[Exercise goal]:
A faithful copy of all the entries is required, with no pictures in it.

[Edit difference data]:
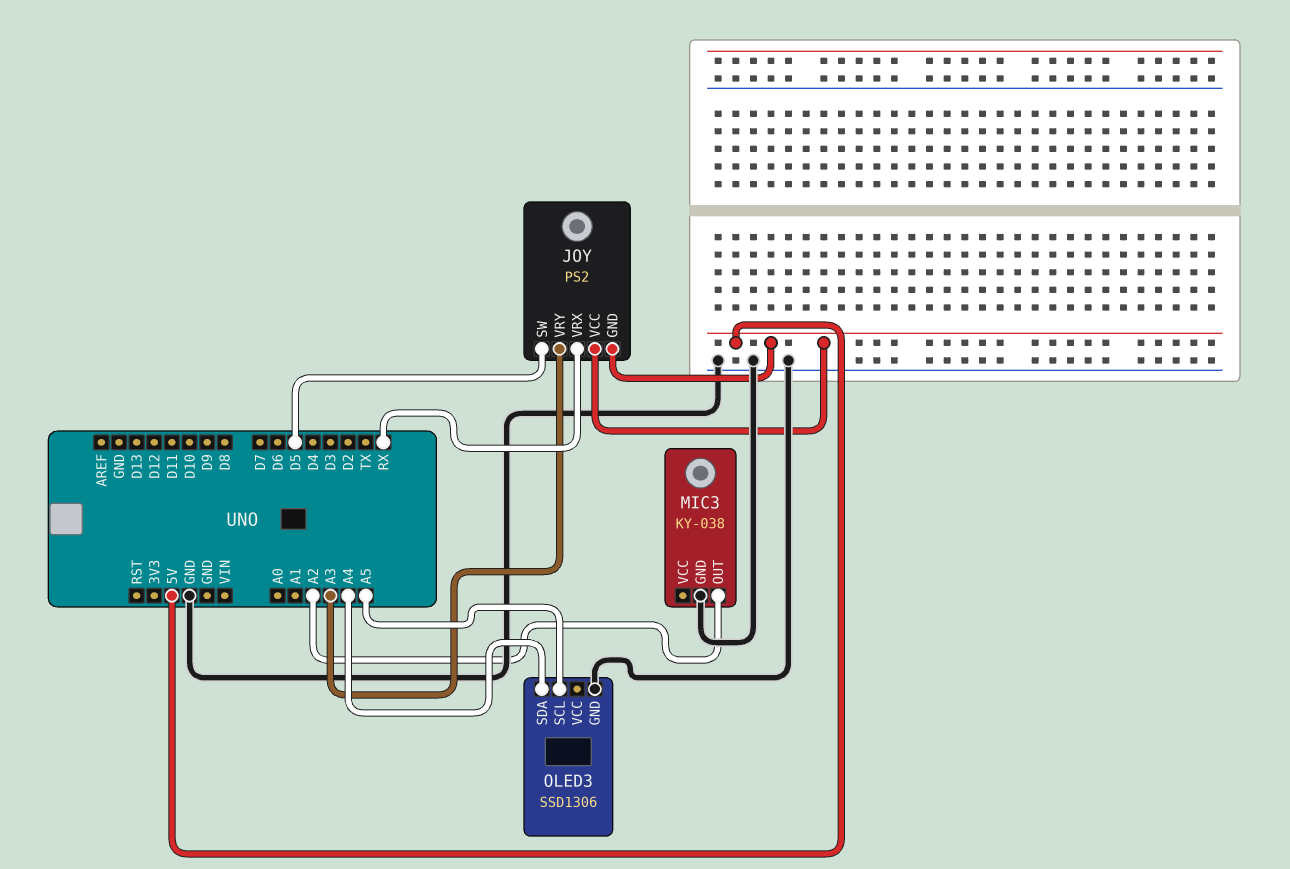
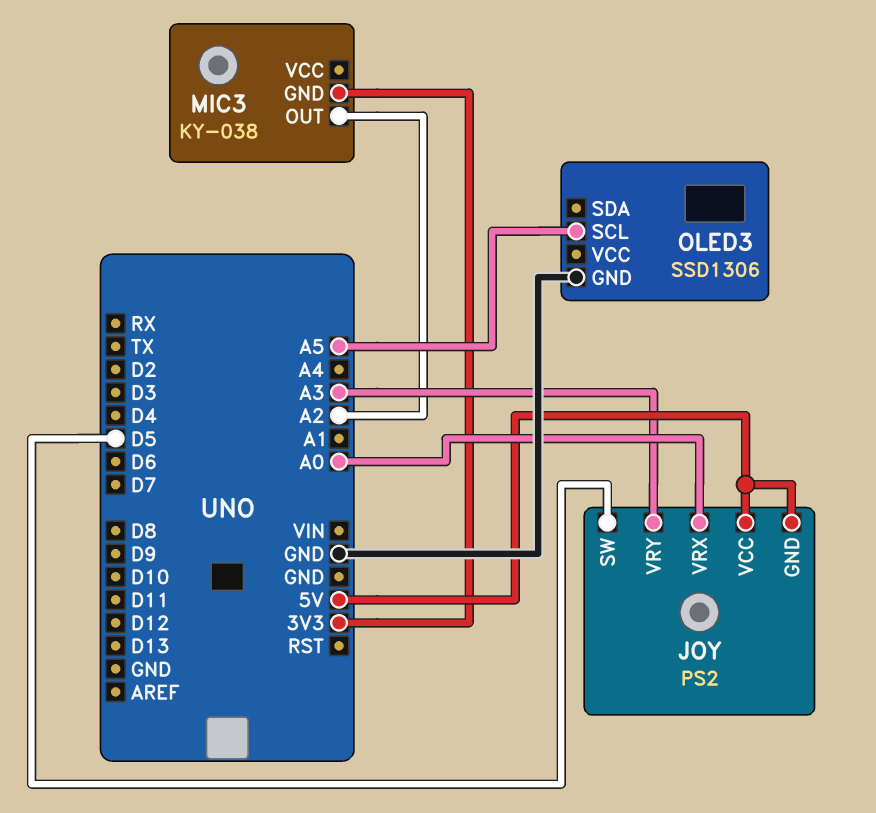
JOY pin VRX: RX -> A0
MIC3 pin GND: GND -> 3V3
OLED3 pin SDA: A4 -> none

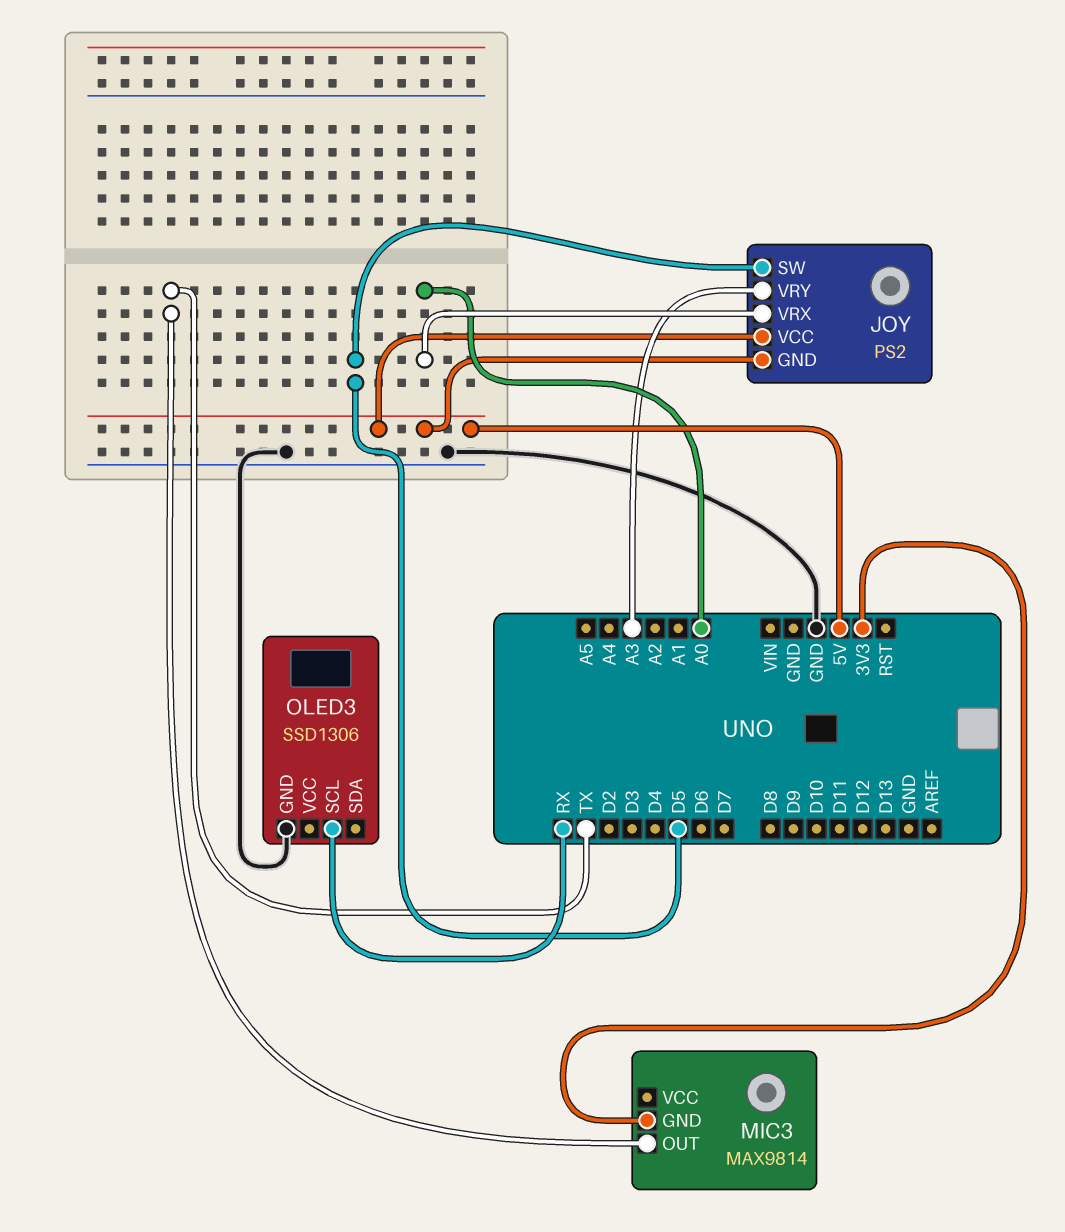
MIC3: KY-038 -> MAX9814
MIC3 pin OUT: A2 -> TX
OLED3 pin SCL: A5 -> RX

[Your response]:
JOY pin VRX: RX -> A0
MIC3 pin GND: GND -> 3V3
OLED3 pin SDA: A4 -> none

MIC3: KY-038 -> MAX9814
MIC3 pin OUT: A2 -> TX
OLED3 pin SCL: A5 -> RX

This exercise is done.